YOUR INSTRUCTIONS: Pick out each line below that contains the string "kern" and copy every one of those lines.

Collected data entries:
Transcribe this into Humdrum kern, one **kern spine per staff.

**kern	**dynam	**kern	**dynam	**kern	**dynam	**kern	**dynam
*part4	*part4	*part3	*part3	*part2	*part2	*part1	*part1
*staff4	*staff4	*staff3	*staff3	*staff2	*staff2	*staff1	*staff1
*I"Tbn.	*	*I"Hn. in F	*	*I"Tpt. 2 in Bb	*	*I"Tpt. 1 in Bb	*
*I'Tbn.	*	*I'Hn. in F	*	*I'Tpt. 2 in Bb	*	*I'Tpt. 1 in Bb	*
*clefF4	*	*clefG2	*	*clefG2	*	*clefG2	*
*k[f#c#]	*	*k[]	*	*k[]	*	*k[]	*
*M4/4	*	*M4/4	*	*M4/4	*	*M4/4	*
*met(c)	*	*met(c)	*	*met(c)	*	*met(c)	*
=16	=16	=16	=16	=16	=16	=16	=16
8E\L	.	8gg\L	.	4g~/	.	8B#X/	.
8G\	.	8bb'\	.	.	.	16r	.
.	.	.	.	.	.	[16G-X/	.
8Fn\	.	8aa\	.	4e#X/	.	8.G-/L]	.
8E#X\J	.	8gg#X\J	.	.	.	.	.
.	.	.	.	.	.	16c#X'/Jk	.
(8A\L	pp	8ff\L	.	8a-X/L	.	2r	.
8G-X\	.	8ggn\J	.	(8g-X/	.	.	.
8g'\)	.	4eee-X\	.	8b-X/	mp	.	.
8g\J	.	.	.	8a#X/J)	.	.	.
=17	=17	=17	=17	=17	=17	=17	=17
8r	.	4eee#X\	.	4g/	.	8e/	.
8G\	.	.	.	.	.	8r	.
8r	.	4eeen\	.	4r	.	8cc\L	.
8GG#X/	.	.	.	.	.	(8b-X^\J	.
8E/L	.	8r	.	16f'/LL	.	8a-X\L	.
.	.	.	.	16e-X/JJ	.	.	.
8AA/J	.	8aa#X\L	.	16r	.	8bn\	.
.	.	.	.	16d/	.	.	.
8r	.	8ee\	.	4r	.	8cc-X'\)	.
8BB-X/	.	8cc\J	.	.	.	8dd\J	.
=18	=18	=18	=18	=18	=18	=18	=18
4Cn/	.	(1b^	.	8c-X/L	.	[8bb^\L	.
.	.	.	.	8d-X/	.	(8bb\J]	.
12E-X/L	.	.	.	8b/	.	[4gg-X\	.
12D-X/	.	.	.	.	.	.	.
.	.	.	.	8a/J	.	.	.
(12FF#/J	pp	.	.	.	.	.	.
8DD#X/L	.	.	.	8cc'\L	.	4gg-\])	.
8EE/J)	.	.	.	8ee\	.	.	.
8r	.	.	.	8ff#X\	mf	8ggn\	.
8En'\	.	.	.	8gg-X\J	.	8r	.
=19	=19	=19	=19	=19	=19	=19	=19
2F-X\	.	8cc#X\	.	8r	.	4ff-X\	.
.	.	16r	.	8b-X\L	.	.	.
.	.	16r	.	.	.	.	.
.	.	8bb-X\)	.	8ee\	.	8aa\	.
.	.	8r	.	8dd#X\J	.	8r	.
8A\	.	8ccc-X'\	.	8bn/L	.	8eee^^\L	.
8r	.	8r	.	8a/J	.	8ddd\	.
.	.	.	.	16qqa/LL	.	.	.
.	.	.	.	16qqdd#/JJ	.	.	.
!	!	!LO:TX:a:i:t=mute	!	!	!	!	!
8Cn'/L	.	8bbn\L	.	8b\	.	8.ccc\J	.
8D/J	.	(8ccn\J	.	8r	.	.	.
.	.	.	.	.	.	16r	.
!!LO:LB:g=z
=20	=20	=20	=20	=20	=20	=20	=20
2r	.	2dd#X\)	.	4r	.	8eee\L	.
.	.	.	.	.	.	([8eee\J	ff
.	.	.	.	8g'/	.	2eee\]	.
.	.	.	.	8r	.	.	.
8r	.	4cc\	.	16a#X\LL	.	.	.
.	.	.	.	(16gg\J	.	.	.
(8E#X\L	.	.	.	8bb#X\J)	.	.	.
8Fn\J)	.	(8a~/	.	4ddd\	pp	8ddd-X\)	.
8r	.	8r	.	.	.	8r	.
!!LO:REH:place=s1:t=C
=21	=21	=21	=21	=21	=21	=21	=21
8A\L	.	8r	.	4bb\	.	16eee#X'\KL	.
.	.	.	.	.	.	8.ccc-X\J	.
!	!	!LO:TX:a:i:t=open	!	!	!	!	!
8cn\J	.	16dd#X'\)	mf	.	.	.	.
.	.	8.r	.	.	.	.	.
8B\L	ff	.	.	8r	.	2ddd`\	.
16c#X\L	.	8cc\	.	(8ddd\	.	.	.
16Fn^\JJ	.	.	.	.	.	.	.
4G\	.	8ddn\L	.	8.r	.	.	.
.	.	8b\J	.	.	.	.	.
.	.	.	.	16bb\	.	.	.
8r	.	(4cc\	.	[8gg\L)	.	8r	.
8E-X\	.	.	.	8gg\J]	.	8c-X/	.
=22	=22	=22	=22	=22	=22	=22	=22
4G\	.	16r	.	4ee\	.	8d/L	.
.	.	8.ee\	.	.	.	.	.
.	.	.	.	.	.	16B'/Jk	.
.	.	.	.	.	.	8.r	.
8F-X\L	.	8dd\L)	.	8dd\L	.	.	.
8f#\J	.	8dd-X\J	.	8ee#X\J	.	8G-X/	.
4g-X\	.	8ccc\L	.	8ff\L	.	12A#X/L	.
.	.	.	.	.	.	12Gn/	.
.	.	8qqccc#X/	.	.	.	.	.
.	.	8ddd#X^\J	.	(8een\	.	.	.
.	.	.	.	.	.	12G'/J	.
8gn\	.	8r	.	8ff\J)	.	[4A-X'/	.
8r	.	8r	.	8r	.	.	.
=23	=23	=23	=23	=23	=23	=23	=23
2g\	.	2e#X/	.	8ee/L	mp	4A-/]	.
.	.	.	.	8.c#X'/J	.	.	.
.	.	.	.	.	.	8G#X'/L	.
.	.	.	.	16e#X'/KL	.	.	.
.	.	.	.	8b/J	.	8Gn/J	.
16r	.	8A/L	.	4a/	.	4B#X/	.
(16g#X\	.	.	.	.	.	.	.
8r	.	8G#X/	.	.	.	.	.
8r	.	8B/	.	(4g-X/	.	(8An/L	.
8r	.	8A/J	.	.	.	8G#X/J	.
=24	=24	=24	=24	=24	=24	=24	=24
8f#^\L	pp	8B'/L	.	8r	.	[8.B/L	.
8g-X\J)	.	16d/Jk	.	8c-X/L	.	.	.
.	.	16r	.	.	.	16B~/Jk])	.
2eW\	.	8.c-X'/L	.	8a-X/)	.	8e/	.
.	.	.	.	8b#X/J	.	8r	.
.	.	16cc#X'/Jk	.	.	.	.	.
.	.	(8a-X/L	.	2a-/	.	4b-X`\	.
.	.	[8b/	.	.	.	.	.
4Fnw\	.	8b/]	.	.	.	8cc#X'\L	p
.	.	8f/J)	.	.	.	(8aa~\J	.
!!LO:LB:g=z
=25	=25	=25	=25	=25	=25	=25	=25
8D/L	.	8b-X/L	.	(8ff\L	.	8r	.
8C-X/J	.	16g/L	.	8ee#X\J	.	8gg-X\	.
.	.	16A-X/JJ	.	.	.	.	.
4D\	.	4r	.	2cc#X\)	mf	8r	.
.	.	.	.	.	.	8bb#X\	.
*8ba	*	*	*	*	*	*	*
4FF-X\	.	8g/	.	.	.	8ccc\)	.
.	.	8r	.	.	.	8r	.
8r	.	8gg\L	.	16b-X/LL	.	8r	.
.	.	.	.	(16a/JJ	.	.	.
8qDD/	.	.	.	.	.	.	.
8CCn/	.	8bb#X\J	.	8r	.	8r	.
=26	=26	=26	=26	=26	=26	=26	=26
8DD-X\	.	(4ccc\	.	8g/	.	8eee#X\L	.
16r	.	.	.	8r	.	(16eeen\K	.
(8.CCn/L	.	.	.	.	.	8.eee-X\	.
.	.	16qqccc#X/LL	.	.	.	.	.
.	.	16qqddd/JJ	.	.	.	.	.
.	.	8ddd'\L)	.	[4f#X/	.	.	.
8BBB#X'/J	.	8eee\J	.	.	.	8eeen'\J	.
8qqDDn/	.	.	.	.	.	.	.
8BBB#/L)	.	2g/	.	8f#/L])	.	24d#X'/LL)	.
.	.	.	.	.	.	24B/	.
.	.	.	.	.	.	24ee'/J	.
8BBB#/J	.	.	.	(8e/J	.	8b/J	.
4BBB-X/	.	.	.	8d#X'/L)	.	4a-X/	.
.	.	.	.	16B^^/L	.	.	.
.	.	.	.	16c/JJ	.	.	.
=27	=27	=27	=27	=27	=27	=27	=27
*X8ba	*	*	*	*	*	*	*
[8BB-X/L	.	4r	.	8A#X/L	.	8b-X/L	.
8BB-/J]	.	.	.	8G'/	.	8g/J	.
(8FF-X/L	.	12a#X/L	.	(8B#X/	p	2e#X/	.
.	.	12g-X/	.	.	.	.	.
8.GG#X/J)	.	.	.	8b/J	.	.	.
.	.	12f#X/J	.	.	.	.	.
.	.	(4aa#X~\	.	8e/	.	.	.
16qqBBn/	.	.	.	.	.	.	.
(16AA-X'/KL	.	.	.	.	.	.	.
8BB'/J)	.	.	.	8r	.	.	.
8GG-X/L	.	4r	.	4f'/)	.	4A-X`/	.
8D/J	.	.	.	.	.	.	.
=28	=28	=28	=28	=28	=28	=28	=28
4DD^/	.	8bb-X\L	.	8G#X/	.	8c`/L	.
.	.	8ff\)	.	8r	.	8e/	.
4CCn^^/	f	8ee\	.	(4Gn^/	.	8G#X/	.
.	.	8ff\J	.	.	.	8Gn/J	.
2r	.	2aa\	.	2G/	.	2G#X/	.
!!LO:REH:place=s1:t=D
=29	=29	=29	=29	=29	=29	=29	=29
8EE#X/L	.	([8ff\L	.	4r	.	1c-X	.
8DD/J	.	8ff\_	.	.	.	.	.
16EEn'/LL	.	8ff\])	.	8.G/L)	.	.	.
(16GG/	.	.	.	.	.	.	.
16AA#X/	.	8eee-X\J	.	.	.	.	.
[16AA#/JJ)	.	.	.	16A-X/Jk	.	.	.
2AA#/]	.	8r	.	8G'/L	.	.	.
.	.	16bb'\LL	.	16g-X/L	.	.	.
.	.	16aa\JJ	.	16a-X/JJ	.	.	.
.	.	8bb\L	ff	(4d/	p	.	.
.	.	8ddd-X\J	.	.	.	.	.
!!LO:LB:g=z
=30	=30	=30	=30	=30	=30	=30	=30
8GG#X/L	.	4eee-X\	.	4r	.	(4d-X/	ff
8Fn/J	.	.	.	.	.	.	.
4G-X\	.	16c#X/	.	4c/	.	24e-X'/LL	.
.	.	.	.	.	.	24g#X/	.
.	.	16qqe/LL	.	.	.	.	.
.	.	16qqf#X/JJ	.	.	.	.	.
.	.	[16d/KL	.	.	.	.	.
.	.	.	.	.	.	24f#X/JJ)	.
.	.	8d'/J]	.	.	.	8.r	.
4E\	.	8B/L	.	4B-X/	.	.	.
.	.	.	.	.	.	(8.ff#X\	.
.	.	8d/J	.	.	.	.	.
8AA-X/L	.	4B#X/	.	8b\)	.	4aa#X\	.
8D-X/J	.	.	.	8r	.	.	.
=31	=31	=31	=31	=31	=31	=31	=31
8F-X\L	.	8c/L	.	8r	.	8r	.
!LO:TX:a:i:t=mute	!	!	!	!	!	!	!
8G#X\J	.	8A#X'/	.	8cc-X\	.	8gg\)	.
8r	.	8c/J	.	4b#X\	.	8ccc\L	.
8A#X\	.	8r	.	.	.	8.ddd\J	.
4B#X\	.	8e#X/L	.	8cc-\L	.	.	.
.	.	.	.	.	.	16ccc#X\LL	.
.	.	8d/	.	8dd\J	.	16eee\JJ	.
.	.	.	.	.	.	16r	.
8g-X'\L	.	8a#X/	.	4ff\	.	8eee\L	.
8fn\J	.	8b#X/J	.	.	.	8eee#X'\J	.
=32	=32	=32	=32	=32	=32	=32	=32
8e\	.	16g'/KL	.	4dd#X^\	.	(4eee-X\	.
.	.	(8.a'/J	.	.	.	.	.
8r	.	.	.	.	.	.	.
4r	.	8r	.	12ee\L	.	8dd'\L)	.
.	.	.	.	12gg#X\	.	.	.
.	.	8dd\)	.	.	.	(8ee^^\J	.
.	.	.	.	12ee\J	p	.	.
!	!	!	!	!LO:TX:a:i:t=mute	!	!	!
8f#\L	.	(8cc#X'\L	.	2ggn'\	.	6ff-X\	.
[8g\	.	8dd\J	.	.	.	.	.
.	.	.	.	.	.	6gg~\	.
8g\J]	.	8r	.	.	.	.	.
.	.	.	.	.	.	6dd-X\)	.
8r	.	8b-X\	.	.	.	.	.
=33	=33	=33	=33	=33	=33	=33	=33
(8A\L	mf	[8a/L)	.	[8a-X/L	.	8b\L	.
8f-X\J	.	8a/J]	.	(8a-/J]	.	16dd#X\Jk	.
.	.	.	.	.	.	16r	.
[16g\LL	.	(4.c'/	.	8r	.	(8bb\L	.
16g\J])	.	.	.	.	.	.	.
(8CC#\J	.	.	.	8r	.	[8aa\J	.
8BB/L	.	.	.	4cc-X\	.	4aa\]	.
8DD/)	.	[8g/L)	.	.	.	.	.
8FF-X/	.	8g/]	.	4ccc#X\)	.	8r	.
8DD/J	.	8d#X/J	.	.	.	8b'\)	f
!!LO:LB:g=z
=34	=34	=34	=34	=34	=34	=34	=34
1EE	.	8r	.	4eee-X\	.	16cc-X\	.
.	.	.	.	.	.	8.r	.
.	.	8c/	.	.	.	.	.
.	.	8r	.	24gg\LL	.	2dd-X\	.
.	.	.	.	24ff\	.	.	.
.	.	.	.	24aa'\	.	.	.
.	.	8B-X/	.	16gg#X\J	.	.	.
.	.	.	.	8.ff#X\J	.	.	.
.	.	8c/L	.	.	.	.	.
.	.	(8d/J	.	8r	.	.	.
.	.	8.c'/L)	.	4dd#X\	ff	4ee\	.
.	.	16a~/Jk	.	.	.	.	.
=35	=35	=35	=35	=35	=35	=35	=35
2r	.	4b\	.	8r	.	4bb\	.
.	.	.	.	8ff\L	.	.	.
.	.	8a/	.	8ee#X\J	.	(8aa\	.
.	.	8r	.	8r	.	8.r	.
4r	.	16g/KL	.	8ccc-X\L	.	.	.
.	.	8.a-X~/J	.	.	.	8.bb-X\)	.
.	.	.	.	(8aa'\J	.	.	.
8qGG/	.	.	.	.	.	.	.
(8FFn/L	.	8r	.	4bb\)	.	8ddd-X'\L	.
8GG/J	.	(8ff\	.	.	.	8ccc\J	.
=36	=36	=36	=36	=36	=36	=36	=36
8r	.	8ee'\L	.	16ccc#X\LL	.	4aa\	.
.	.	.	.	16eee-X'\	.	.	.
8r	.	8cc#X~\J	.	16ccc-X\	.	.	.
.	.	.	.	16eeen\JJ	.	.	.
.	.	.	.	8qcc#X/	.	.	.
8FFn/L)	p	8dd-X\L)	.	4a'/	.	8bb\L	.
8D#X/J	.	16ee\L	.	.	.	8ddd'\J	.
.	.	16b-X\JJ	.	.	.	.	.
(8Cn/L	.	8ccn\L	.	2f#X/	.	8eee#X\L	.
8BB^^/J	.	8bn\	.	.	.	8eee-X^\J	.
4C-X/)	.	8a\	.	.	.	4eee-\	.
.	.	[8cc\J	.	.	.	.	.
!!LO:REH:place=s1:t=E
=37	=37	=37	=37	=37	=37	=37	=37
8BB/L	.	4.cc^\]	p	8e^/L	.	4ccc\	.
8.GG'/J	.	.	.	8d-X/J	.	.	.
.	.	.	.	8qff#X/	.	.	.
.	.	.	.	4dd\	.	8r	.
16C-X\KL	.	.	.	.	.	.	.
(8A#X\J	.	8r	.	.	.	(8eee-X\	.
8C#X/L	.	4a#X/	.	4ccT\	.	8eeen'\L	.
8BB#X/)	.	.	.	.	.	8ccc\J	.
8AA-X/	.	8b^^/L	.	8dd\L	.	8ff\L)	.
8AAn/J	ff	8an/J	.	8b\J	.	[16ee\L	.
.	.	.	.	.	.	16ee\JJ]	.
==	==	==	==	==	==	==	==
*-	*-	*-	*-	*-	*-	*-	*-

RESULT OF THE TASK:
Transcribe this into Humdrum kern, one **kern spine per staff.
**kern	**dynam	**kern	**dynam	**kern	**dynam	**kern	**dynam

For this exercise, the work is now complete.